Problem to solve -
Every line from the one containing "(283, 426) = (362, 287): purple" to the one containing "(511, 100) = (1032, 457): none" in the records below, both included, must be set down exactly, and no other line.

Data -
*****

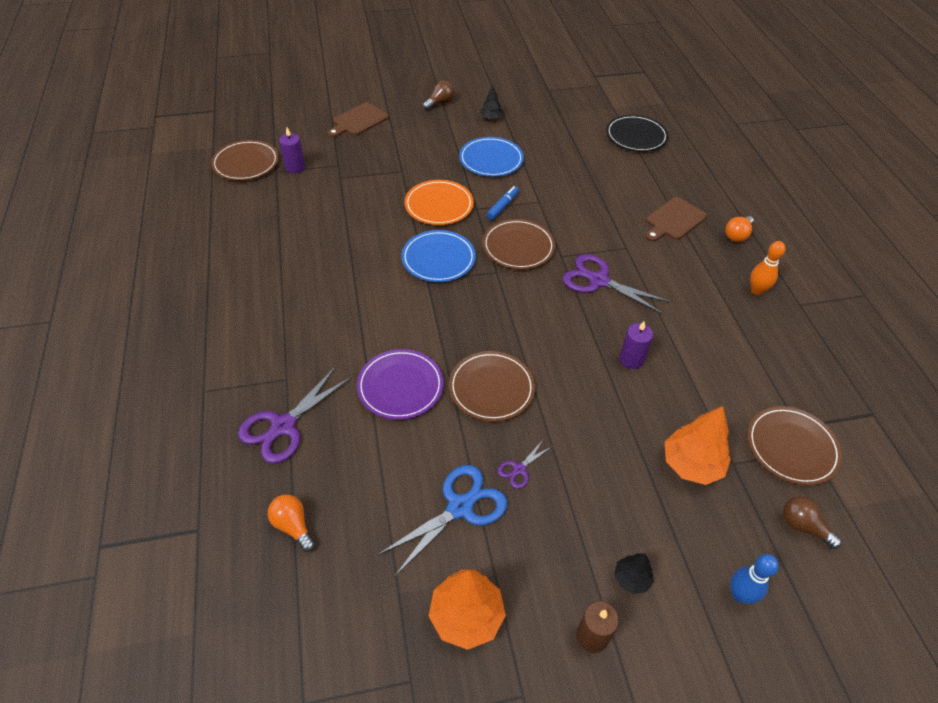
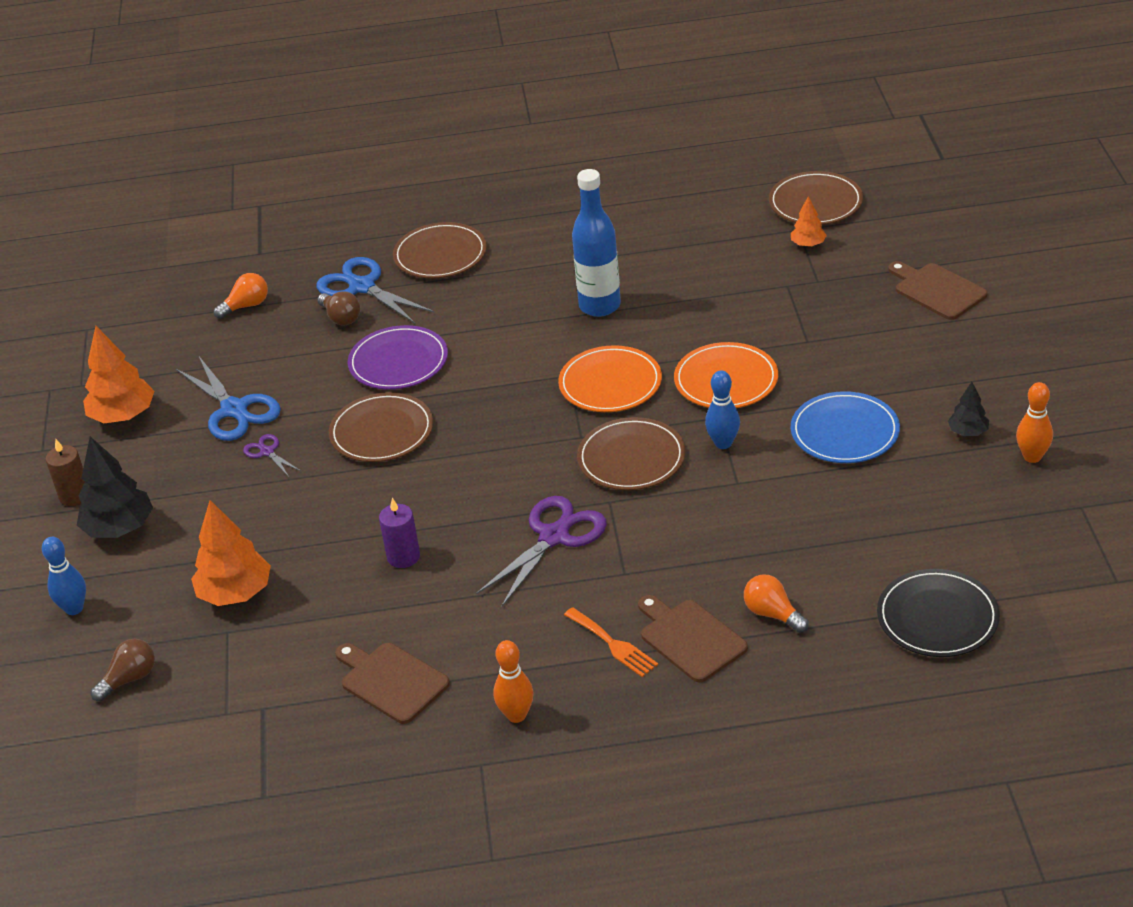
camera: 100 degrees right, 10 degrees down
(283, 426) = (362, 287): purple scissors -> blue scissors
(295, 167) = (808, 244): purple candle -> orange tree
(345, 267) = (599, 306): none -> blue bottle
(438, 258) = (610, 383): blue plate -> orange plate
(440, 103) = (1007, 372): brown light bulb -> brown light bulb (341, 318)
(502, 206) = (723, 443): blue marker -> blue bowling pin
(511, 100) = (1032, 457): none -> orange bowling pin
(631, 578) = (119, 528): black tree -> black tree, size x1.85
(687, 251) = (613, 644): none -> orange fork
(737, 235) = (649, 716): orange light bulb -> orange light bulb (772, 614)
(750, 354) = (391, 681): none -> brown cutting board
(791, 447) = (234, 693): brown plate -> brown plate (440, 255)

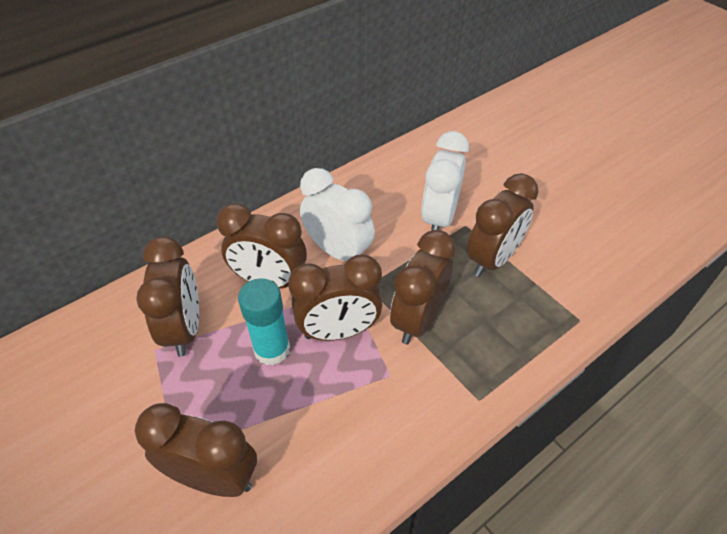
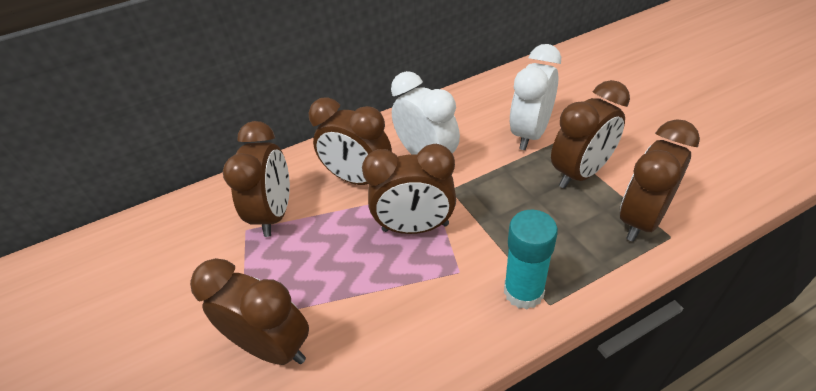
camera: 15 degrees right, 5 degrees down
(272, 349) = (349, 238): turquoise glue stick -> turquoise glue stick (523, 292)
(418, 320) = (495, 223): brown clock -> brown clock (641, 220)

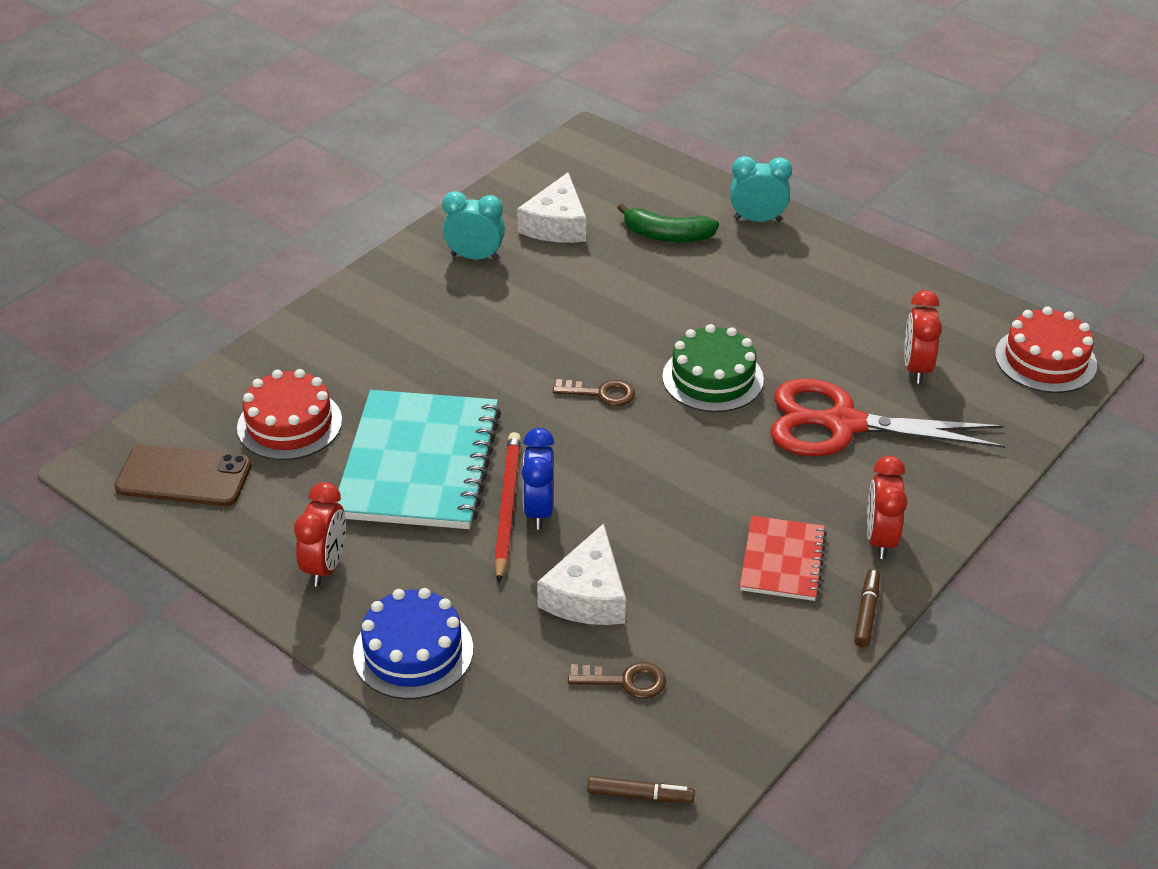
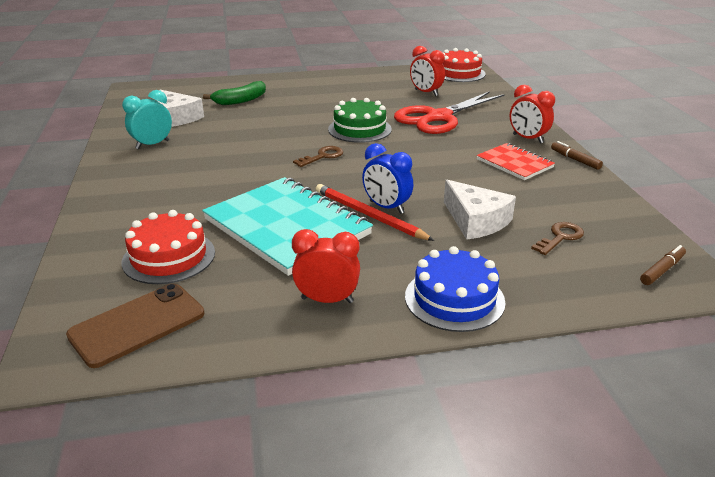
camera: 50 degrees left, 10 degrees down
(325, 566) = (327, 300): red clock -> red clock turned 45 degrees counterclockwise
(757, 220) = (271, 82): turquoise clock -> none

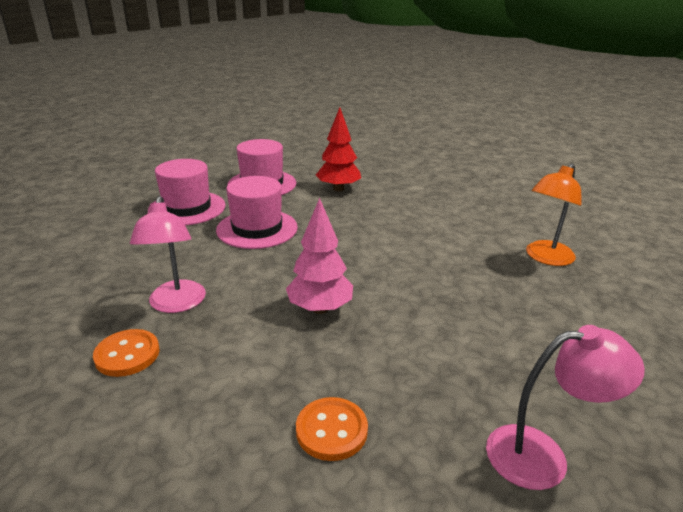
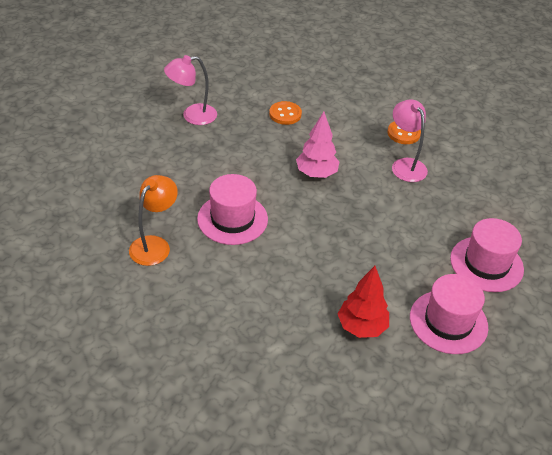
camera: 165 degrees right, 15 degrees up
(257, 229) = (404, 244): pink hat -> pink hat (232, 219)

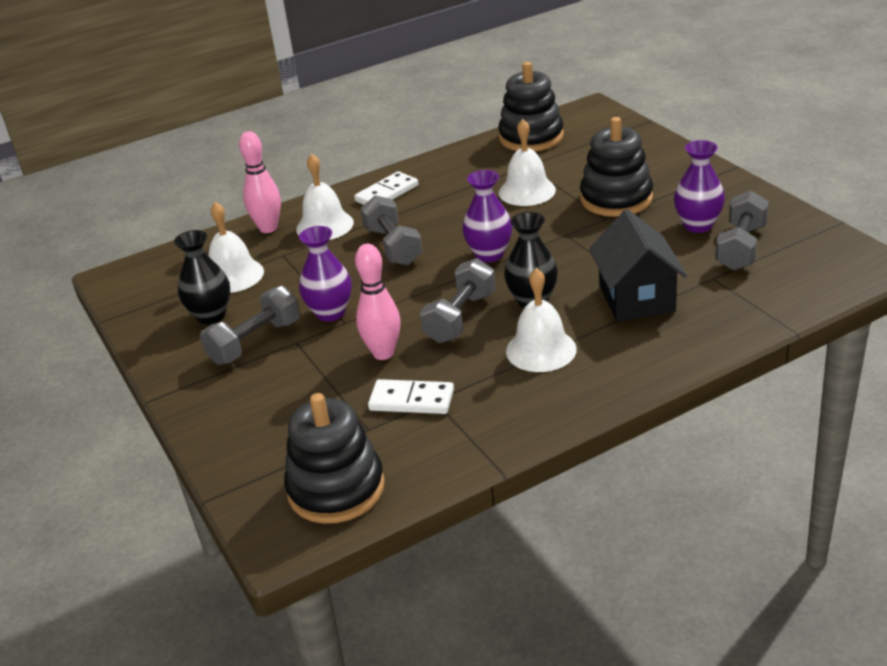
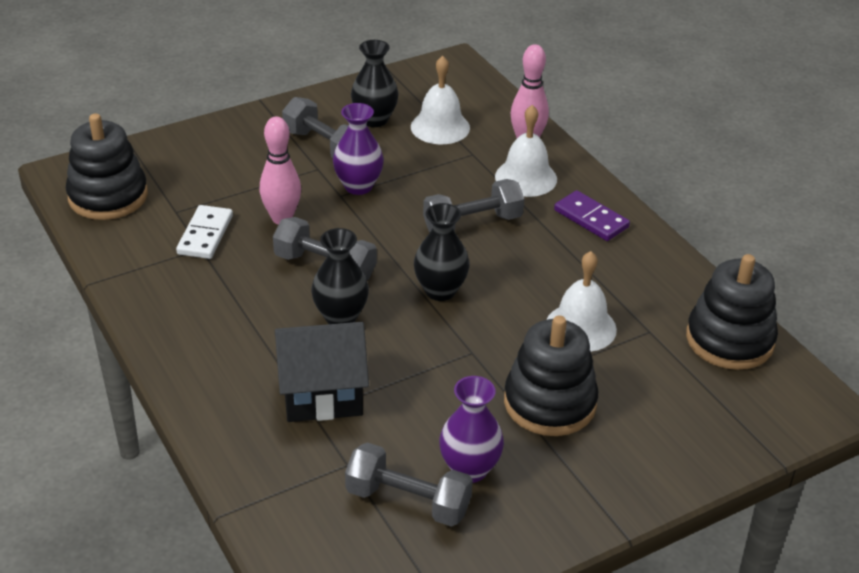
camera: 85 degrees right, 5 degrees up
(387, 193) = (591, 218): white domino -> purple domino
(489, 254) = (440, 291): purple vase -> black vase
(541, 350) = (252, 317): white bell -> none

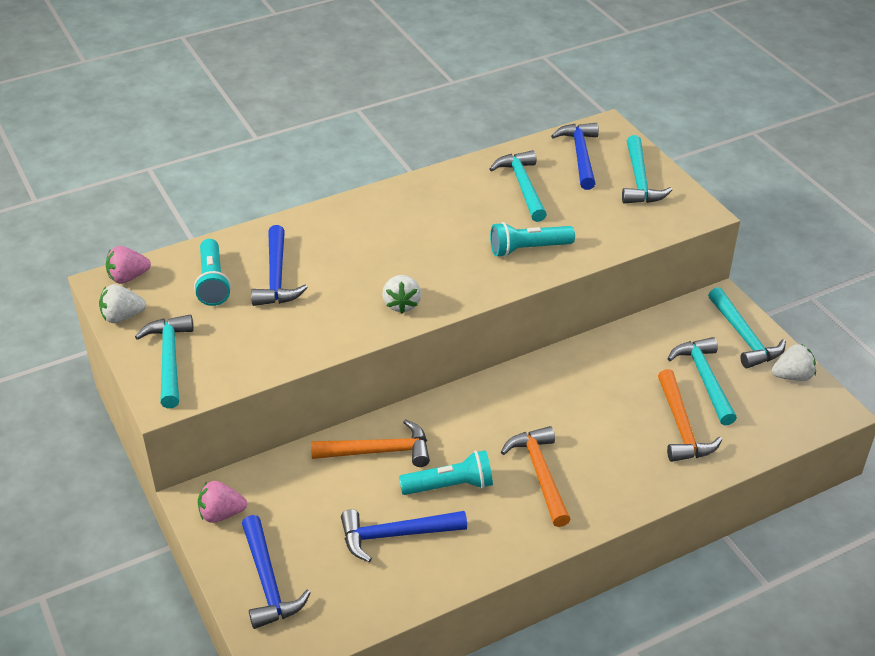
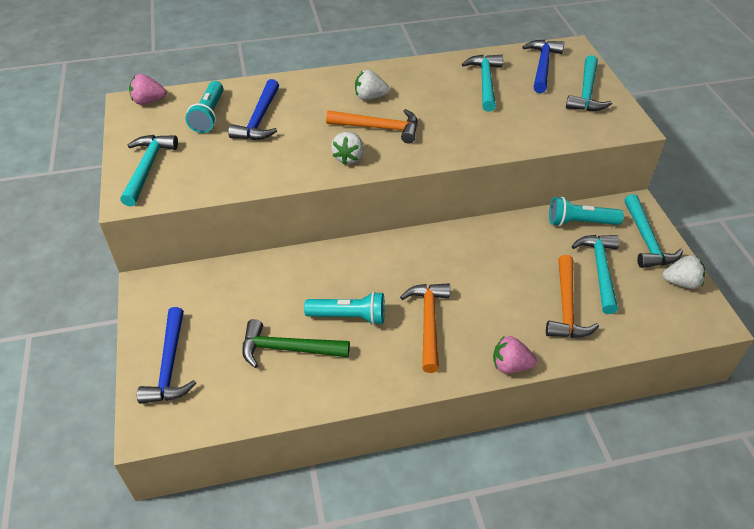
camera: 15 degrees right, 5 degrees up
(122, 317) = (129, 129): white strawberry -> white strawberry (370, 97)
(221, 514) = (159, 300): pink strawberry -> pink strawberry (510, 365)
(378, 451) = (302, 275): orange hammer -> orange hammer (379, 128)
(396, 535) = (288, 349): blue hammer -> green hammer
(528, 249) = (471, 131): turquoise flashlight -> turquoise flashlight (580, 222)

*****

Exercise answer -
(283, 426) = (362, 287): purple scissors -> blue scissors
(295, 167) = (808, 244): purple candle -> orange tree
(345, 267) = (599, 306): none -> blue bottle
(438, 258) = (610, 383): blue plate -> orange plate
(440, 103) = (1007, 372): brown light bulb -> brown light bulb (341, 318)
(502, 206) = (723, 443): blue marker -> blue bowling pin
(511, 100) = (1032, 457): none -> orange bowling pin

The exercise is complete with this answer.